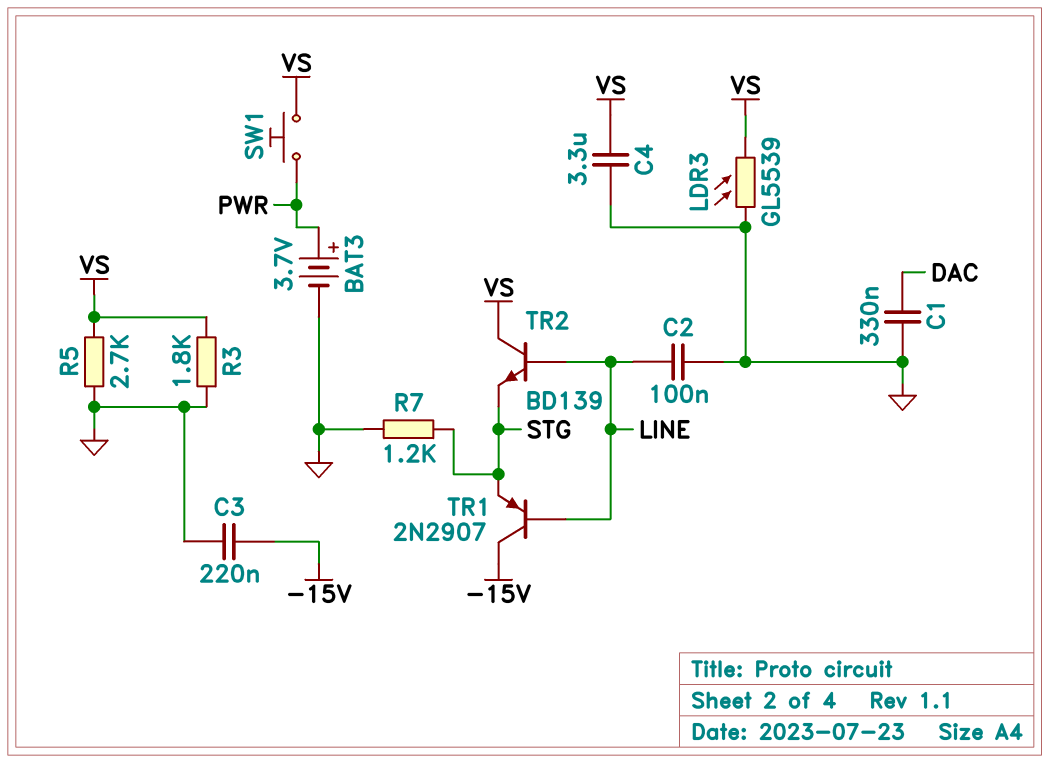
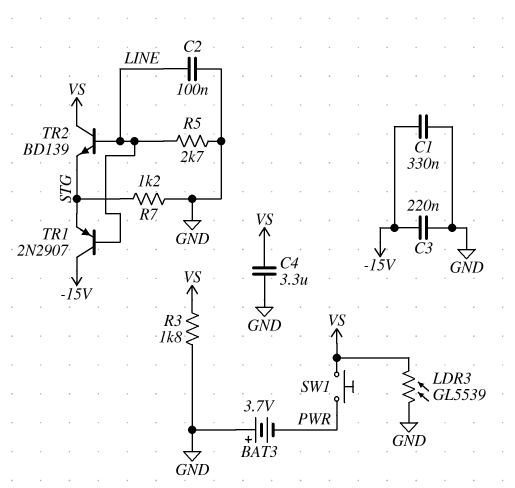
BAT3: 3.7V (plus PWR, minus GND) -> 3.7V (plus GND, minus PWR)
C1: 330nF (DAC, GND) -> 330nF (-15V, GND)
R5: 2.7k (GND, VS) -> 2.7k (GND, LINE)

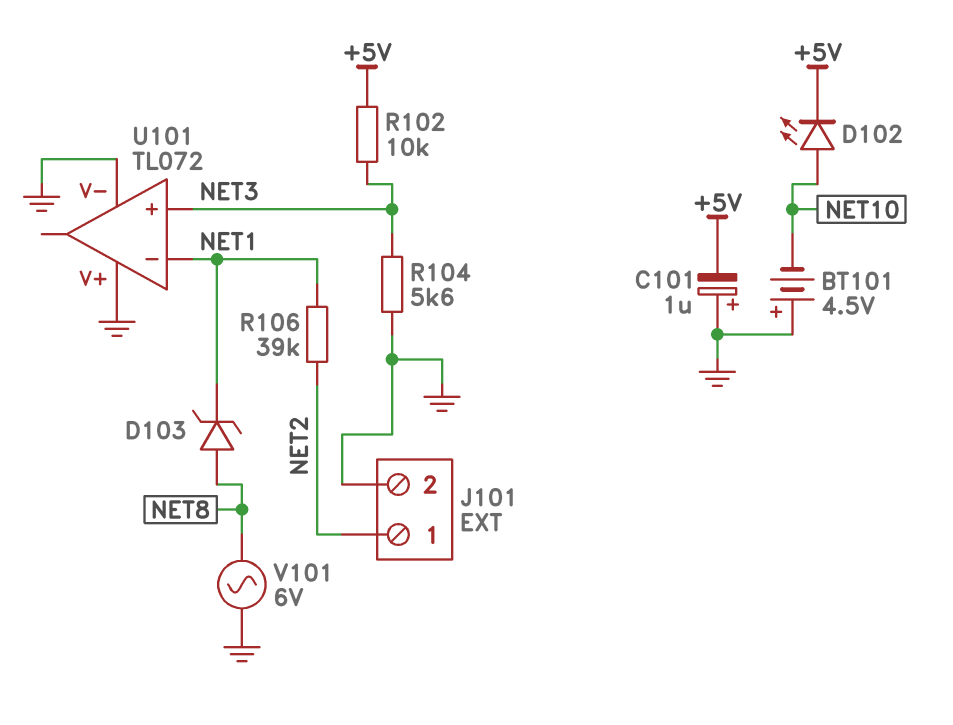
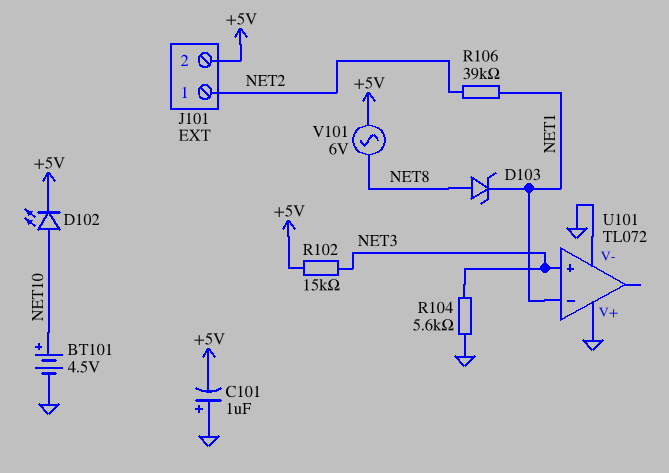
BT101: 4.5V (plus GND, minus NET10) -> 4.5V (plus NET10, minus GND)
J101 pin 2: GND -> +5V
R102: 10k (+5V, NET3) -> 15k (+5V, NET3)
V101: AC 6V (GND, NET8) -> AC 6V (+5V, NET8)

··········

■ **Work instructions**: Print the listing exactly, minus its pictures.

■ **Result**:
BAT3: 3.7V (plus PWR, minus GND) -> 3.7V (plus GND, minus PWR)
C1: 330nF (DAC, GND) -> 330nF (-15V, GND)
R5: 2.7k (GND, VS) -> 2.7k (GND, LINE)

BT101: 4.5V (plus GND, minus NET10) -> 4.5V (plus NET10, minus GND)
J101 pin 2: GND -> +5V
R102: 10k (+5V, NET3) -> 15k (+5V, NET3)
V101: AC 6V (GND, NET8) -> AC 6V (+5V, NET8)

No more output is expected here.